Your assignment:
The lines to repeat are those below from the one containing "The second view lost the blue" down to the one containing "The second view gained the yellow", both included; reproduce them exactly and nothing else.

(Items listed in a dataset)
╔══

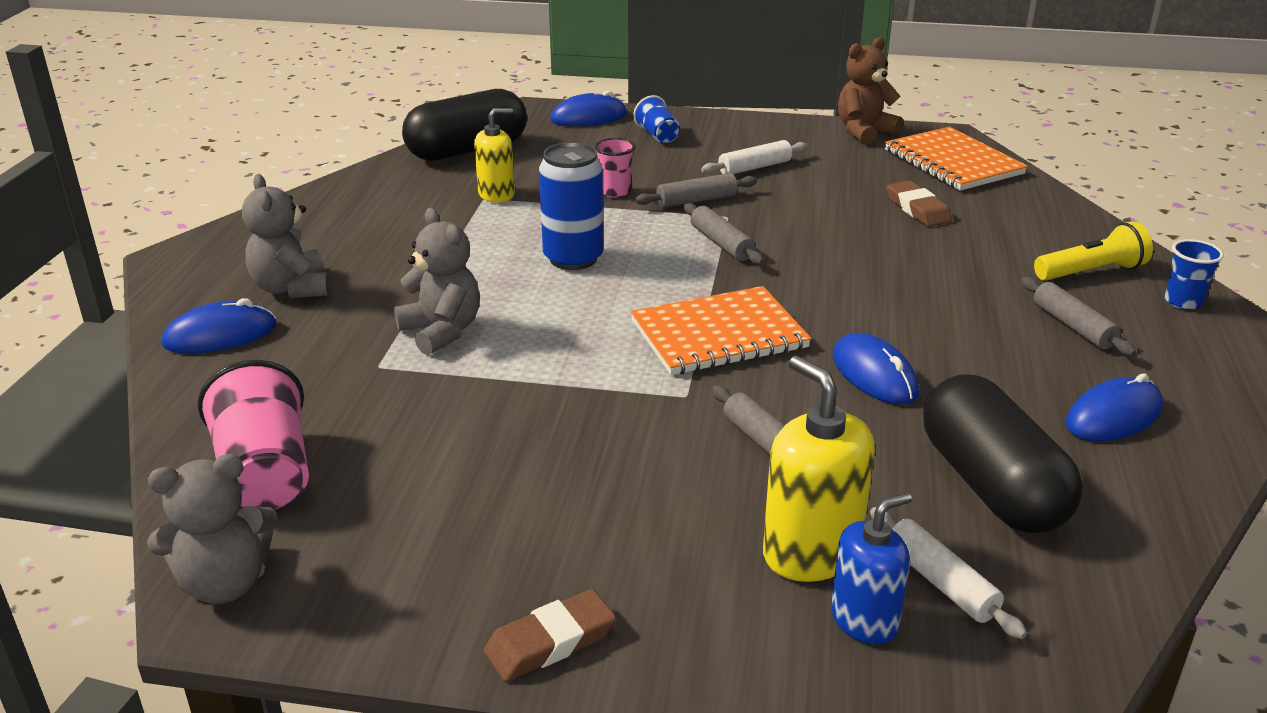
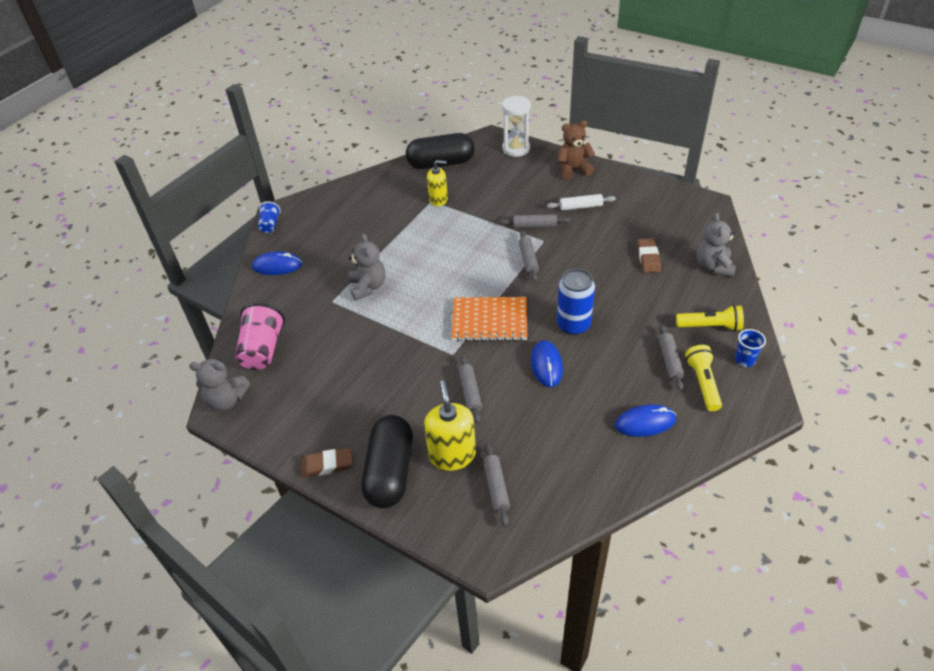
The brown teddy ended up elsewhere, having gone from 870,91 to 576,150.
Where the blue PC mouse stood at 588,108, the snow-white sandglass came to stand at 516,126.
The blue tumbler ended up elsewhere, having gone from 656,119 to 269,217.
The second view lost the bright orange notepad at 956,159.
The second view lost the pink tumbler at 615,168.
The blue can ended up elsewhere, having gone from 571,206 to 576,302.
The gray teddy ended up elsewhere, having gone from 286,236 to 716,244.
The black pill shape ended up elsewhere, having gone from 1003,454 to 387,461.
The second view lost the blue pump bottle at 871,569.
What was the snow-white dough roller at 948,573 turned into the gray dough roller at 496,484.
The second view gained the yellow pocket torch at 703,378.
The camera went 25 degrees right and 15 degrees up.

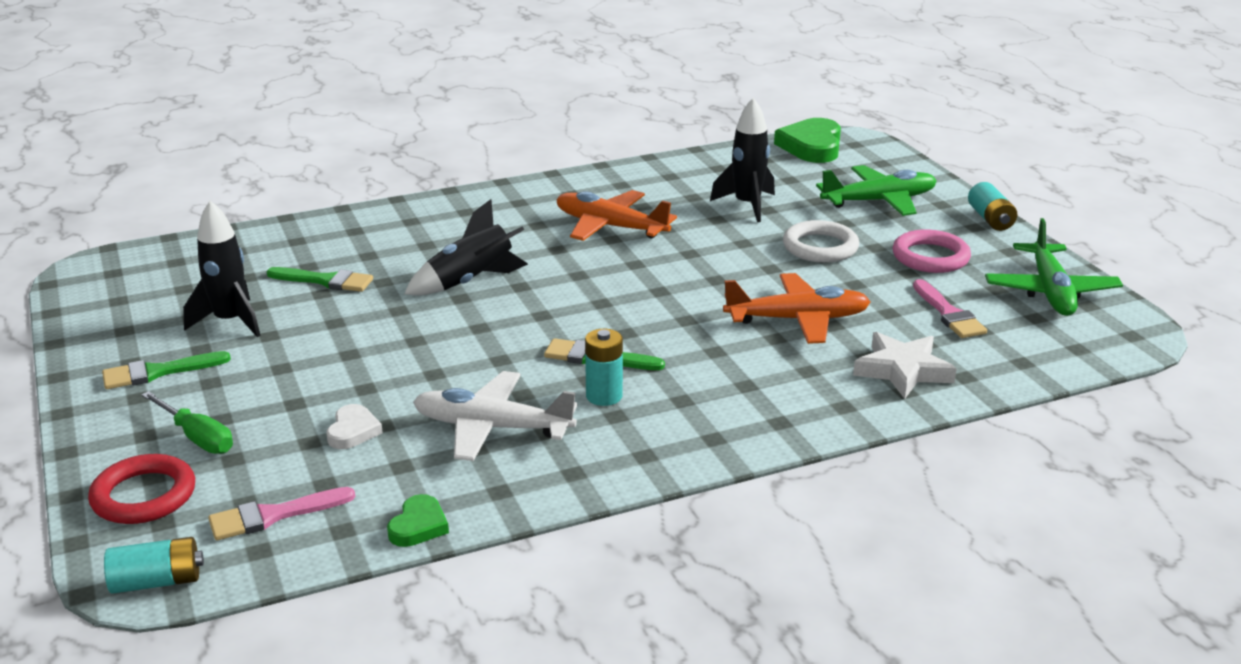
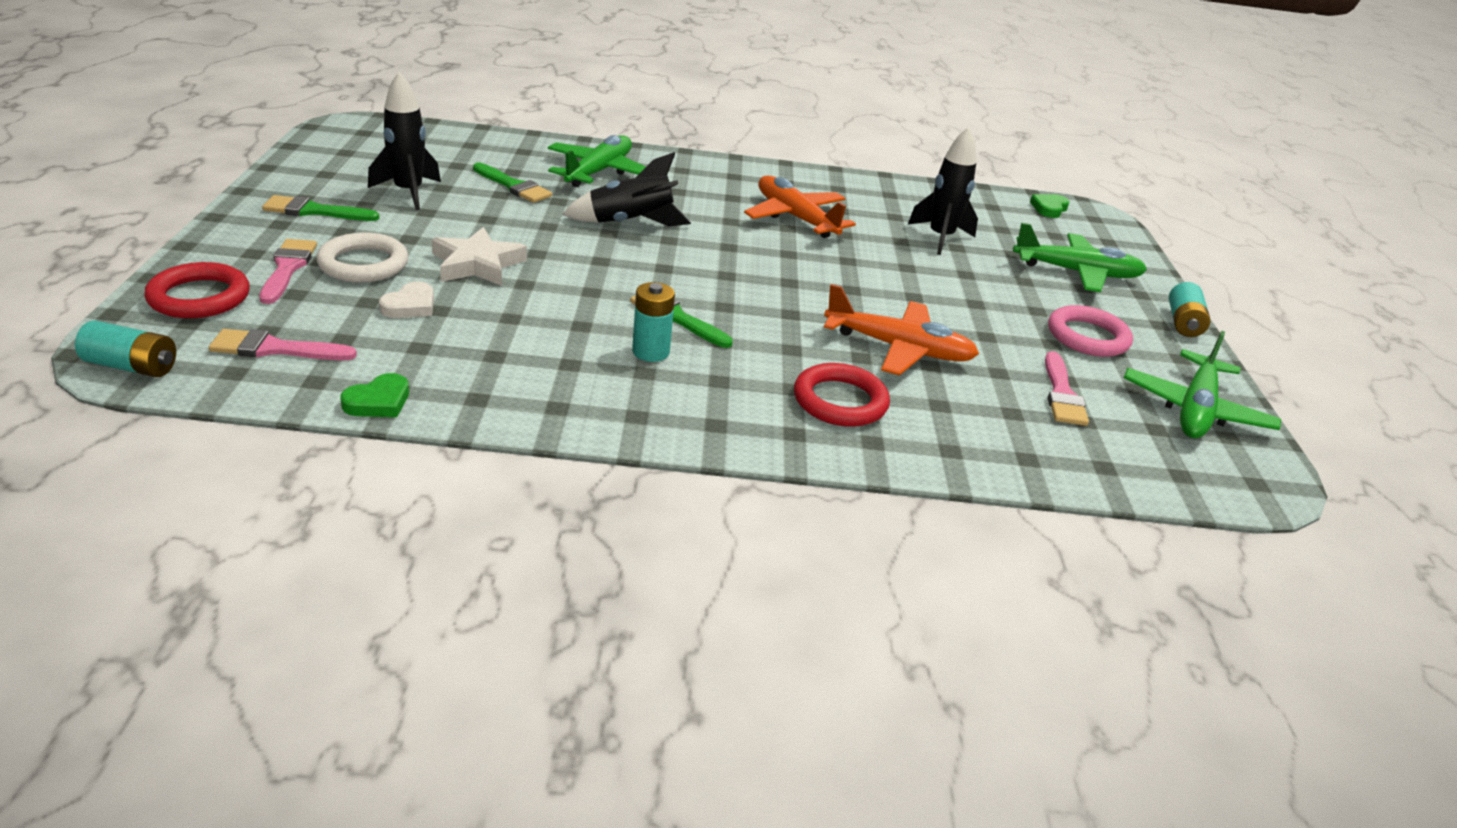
The size of the leaf-green heart at 807,140 changed by a factor of 0.54.
The snow-white hoop ended up elsewhere, having gone from 821,241 to 362,258.
The snow-white star ended up elsewhere, having gone from 905,365 to 479,256.
The second view lost the snow-white aeroplane at 495,416.
Where the leaf-green hand screwdriver stood at 187,422, the pink brush came to stand at 288,271.
The second view gained the leaf-green aeroplane at 597,161.
The second view gained the scarlet hoop at 842,395.
The camera went 20 degrees right and 5 degrees up.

╚══

Expected answer:
The second view lost the blue pump bottle at 871,569.
What was the snow-white dough roller at 948,573 turned into the gray dough roller at 496,484.
The second view gained the yellow pocket torch at 703,378.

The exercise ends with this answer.